═════ EXTRACTED MATERIAL ═════

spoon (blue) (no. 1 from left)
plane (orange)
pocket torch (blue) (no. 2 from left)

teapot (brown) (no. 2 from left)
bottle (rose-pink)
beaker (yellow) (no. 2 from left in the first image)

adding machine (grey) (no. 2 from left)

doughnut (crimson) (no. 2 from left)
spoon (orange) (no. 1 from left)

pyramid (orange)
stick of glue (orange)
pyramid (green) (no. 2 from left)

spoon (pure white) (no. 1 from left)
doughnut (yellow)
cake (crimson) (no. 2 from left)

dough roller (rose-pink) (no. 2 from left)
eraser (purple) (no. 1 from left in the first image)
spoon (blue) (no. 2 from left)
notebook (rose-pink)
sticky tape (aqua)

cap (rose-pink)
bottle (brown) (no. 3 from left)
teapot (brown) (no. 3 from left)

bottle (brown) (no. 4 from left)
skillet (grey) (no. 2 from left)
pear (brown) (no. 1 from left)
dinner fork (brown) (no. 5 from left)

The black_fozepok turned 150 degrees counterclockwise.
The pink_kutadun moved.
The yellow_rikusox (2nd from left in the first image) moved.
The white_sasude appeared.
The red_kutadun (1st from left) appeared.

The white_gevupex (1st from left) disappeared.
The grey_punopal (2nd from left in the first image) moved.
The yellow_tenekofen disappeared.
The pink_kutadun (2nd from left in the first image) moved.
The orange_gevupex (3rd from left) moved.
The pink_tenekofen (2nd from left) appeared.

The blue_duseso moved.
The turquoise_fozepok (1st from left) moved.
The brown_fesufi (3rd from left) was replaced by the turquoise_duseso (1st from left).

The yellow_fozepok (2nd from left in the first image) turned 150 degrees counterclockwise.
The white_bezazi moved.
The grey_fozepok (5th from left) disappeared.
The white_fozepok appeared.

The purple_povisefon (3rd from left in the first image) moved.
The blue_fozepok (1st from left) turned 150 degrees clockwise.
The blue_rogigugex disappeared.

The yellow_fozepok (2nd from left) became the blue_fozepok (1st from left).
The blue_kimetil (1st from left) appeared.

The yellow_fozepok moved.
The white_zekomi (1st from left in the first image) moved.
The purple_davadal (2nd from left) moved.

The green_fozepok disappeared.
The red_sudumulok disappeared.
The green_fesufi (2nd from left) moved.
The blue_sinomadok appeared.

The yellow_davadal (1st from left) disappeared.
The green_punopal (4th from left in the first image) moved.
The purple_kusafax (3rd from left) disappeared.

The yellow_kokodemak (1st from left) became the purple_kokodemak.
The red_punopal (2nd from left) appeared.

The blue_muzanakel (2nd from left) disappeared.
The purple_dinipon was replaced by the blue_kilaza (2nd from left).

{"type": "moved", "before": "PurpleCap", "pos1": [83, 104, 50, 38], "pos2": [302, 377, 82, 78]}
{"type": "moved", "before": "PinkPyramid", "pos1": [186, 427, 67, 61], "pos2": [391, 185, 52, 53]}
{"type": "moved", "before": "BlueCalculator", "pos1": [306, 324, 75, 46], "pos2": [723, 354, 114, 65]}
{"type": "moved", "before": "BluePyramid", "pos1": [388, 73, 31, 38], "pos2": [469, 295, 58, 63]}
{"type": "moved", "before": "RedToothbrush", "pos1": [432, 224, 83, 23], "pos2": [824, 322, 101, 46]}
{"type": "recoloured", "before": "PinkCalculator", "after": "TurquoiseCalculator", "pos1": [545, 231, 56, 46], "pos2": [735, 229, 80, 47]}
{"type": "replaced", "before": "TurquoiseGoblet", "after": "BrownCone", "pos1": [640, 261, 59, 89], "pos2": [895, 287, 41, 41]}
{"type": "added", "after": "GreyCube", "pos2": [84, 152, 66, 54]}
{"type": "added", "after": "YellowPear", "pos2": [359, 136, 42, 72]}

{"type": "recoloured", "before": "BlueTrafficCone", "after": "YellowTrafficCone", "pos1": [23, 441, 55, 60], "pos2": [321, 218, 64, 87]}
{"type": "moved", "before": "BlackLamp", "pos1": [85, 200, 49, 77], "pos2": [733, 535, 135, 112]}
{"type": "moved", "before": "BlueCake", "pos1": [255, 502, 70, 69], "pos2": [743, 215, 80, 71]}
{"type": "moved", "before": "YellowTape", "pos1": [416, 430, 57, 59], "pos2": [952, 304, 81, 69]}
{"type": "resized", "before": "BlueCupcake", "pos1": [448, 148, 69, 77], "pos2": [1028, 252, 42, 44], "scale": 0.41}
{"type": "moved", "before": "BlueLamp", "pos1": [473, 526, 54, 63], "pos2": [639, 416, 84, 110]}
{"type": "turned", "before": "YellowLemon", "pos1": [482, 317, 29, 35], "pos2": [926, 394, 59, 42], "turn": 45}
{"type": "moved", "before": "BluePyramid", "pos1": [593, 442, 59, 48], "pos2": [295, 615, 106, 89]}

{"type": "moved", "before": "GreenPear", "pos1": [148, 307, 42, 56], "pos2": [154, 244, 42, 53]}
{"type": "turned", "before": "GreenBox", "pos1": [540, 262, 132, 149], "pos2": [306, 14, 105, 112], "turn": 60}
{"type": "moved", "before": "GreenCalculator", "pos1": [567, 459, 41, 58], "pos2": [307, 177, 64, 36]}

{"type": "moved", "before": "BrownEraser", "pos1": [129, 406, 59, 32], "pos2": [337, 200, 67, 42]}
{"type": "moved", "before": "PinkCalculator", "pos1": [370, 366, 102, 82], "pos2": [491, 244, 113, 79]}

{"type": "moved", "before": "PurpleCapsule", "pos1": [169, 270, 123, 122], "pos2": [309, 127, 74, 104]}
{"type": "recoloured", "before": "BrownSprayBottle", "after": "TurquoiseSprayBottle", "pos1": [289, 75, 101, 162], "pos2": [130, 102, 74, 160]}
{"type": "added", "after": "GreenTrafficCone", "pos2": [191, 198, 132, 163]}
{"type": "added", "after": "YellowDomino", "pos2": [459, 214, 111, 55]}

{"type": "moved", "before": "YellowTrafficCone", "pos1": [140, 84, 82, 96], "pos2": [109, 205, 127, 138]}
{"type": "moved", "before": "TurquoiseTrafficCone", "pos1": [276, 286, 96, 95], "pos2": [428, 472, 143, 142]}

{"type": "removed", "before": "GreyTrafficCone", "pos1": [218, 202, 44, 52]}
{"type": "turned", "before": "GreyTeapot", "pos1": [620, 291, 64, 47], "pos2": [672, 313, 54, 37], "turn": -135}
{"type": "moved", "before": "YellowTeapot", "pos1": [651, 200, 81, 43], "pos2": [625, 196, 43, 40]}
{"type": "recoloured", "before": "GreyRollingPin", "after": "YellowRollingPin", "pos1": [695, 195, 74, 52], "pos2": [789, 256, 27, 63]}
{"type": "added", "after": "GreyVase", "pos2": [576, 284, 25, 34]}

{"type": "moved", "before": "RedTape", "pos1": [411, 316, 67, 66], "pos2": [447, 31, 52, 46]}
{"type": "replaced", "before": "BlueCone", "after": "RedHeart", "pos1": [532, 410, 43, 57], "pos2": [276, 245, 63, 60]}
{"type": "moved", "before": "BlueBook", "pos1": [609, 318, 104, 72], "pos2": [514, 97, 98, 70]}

═════

**TASK REQUIREMENTS**
Nothing in the data may differ; print all of it exactly as written.

**THE COMPLETED TASK**
spoon (blue) (no. 1 from left)
plane (orange)
pocket torch (blue) (no. 2 from left)

teapot (brown) (no. 2 from left)
bottle (rose-pink)
beaker (yellow) (no. 2 from left in the first image)

adding machine (grey) (no. 2 from left)

doughnut (crimson) (no. 2 from left)
spoon (orange) (no. 1 from left)

pyramid (orange)
stick of glue (orange)
pyramid (green) (no. 2 from left)

spoon (pure white) (no. 1 from left)
doughnut (yellow)
cake (crimson) (no. 2 from left)

dough roller (rose-pink) (no. 2 from left)
eraser (purple) (no. 1 from left in the first image)
spoon (blue) (no. 2 from left)
notebook (rose-pink)
sticky tape (aqua)

cap (rose-pink)
bottle (brown) (no. 3 from left)
teapot (brown) (no. 3 from left)

bottle (brown) (no. 4 from left)
skillet (grey) (no. 2 from left)
pear (brown) (no. 1 from left)
dinner fork (brown) (no. 5 from left)

The black_fozepok turned 150 degrees counterclockwise.
The pink_kutadun moved.
The yellow_rikusox (2nd from left in the first image) moved.
The white_sasude appeared.
The red_kutadun (1st from left) appeared.

The white_gevupex (1st from left) disappeared.
The grey_punopal (2nd from left in the first image) moved.
The yellow_tenekofen disappeared.
The pink_kutadun (2nd from left in the first image) moved.
The orange_gevupex (3rd from left) moved.
The pink_tenekofen (2nd from left) appeared.

The blue_duseso moved.
The turquoise_fozepok (1st from left) moved.
The brown_fesufi (3rd from left) was replaced by the turquoise_duseso (1st from left).

The yellow_fozepok (2nd from left in the first image) turned 150 degrees counterclockwise.
The white_bezazi moved.
The grey_fozepok (5th from left) disappeared.
The white_fozepok appeared.

The purple_povisefon (3rd from left in the first image) moved.
The blue_fozepok (1st from left) turned 150 degrees clockwise.
The blue_rogigugex disappeared.

The yellow_fozepok (2nd from left) became the blue_fozepok (1st from left).
The blue_kimetil (1st from left) appeared.

The yellow_fozepok moved.
The white_zekomi (1st from left in the first image) moved.
The purple_davadal (2nd from left) moved.

The green_fozepok disappeared.
The red_sudumulok disappeared.
The green_fesufi (2nd from left) moved.
The blue_sinomadok appeared.

The yellow_davadal (1st from left) disappeared.
The green_punopal (4th from left in the first image) moved.
The purple_kusafax (3rd from left) disappeared.

The yellow_kokodemak (1st from left) became the purple_kokodemak.
The red_punopal (2nd from left) appeared.

The blue_muzanakel (2nd from left) disappeared.
The purple_dinipon was replaced by the blue_kilaza (2nd from left).

{"type": "moved", "before": "PurpleCap", "pos1": [83, 104, 50, 38], "pos2": [302, 377, 82, 78]}
{"type": "moved", "before": "PinkPyramid", "pos1": [186, 427, 67, 61], "pos2": [391, 185, 52, 53]}
{"type": "moved", "before": "BlueCalculator", "pos1": [306, 324, 75, 46], "pos2": [723, 354, 114, 65]}
{"type": "moved", "before": "BluePyramid", "pos1": [388, 73, 31, 38], "pos2": [469, 295, 58, 63]}
{"type": "moved", "before": "RedToothbrush", "pos1": [432, 224, 83, 23], "pos2": [824, 322, 101, 46]}
{"type": "recoloured", "before": "PinkCalculator", "after": "TurquoiseCalculator", "pos1": [545, 231, 56, 46], "pos2": [735, 229, 80, 47]}
{"type": "replaced", "before": "TurquoiseGoblet", "after": "BrownCone", "pos1": [640, 261, 59, 89], "pos2": [895, 287, 41, 41]}
{"type": "added", "after": "GreyCube", "pos2": [84, 152, 66, 54]}
{"type": "added", "after": "YellowPear", "pos2": [359, 136, 42, 72]}

{"type": "recoloured", "before": "BlueTrafficCone", "after": "YellowTrafficCone", "pos1": [23, 441, 55, 60], "pos2": [321, 218, 64, 87]}
{"type": "moved", "before": "BlackLamp", "pos1": [85, 200, 49, 77], "pos2": [733, 535, 135, 112]}
{"type": "moved", "before": "BlueCake", "pos1": [255, 502, 70, 69], "pos2": [743, 215, 80, 71]}
{"type": "moved", "before": "YellowTape", "pos1": [416, 430, 57, 59], "pos2": [952, 304, 81, 69]}
{"type": "resized", "before": "BlueCupcake", "pos1": [448, 148, 69, 77], "pos2": [1028, 252, 42, 44], "scale": 0.41}
{"type": "moved", "before": "BlueLamp", "pos1": [473, 526, 54, 63], "pos2": [639, 416, 84, 110]}
{"type": "turned", "before": "YellowLemon", "pos1": [482, 317, 29, 35], "pos2": [926, 394, 59, 42], "turn": 45}
{"type": "moved", "before": "BluePyramid", "pos1": [593, 442, 59, 48], "pos2": [295, 615, 106, 89]}

{"type": "moved", "before": "GreenPear", "pos1": [148, 307, 42, 56], "pos2": [154, 244, 42, 53]}
{"type": "turned", "before": "GreenBox", "pos1": [540, 262, 132, 149], "pos2": [306, 14, 105, 112], "turn": 60}
{"type": "moved", "before": "GreenCalculator", "pos1": [567, 459, 41, 58], "pos2": [307, 177, 64, 36]}

{"type": "moved", "before": "BrownEraser", "pos1": [129, 406, 59, 32], "pos2": [337, 200, 67, 42]}
{"type": "moved", "before": "PinkCalculator", "pos1": [370, 366, 102, 82], "pos2": [491, 244, 113, 79]}

{"type": "moved", "before": "PurpleCapsule", "pos1": [169, 270, 123, 122], "pos2": [309, 127, 74, 104]}
{"type": "recoloured", "before": "BrownSprayBottle", "after": "TurquoiseSprayBottle", "pos1": [289, 75, 101, 162], "pos2": [130, 102, 74, 160]}
{"type": "added", "after": "GreenTrafficCone", "pos2": [191, 198, 132, 163]}
{"type": "added", "after": "YellowDomino", "pos2": [459, 214, 111, 55]}

{"type": "moved", "before": "YellowTrafficCone", "pos1": [140, 84, 82, 96], "pos2": [109, 205, 127, 138]}
{"type": "moved", "before": "TurquoiseTrafficCone", "pos1": [276, 286, 96, 95], "pos2": [428, 472, 143, 142]}

{"type": "removed", "before": "GreyTrafficCone", "pos1": [218, 202, 44, 52]}
{"type": "turned", "before": "GreyTeapot", "pos1": [620, 291, 64, 47], "pos2": [672, 313, 54, 37], "turn": -135}
{"type": "moved", "before": "YellowTeapot", "pos1": [651, 200, 81, 43], "pos2": [625, 196, 43, 40]}
{"type": "recoloured", "before": "GreyRollingPin", "after": "YellowRollingPin", "pos1": [695, 195, 74, 52], "pos2": [789, 256, 27, 63]}
{"type": "added", "after": "GreyVase", "pos2": [576, 284, 25, 34]}

{"type": "moved", "before": "RedTape", "pos1": [411, 316, 67, 66], "pos2": [447, 31, 52, 46]}
{"type": "replaced", "before": "BlueCone", "after": "RedHeart", "pos1": [532, 410, 43, 57], "pos2": [276, 245, 63, 60]}
{"type": "moved", "before": "BlueBook", "pos1": [609, 318, 104, 72], "pos2": [514, 97, 98, 70]}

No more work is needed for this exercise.